§ TASK DETAILS: Set down the data below in full and exactly, minus the pictures.

§ SUPPLIED DATA:
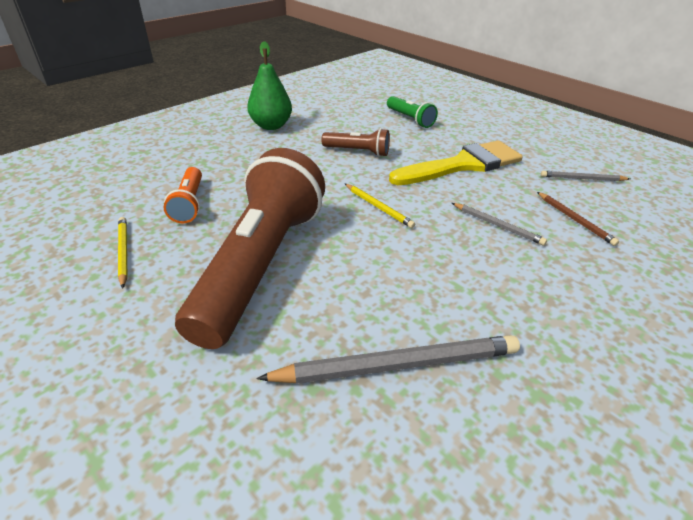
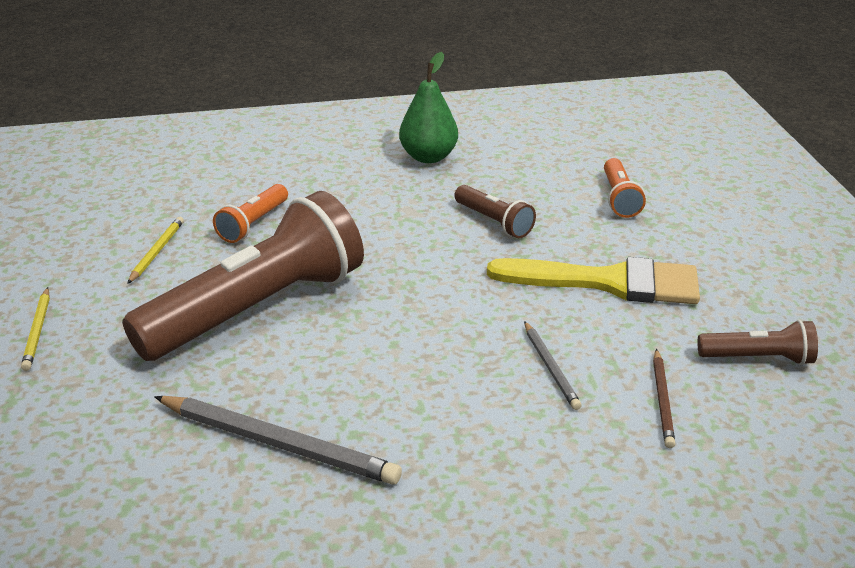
camera: 35 degrees right, 5 degrees down
(378, 207) = (437, 296): yellow pencil -> yellow pencil (37, 331)
(410, 119) = (619, 198): green flashlight -> orange flashlight
(582, 179) = (758, 358): grey pencil -> brown flashlight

§ SOLUTION FOR THIS TASK:
camera: 35 degrees right, 5 degrees down
(378, 207) = (437, 296): yellow pencil -> yellow pencil (37, 331)
(410, 119) = (619, 198): green flashlight -> orange flashlight
(582, 179) = (758, 358): grey pencil -> brown flashlight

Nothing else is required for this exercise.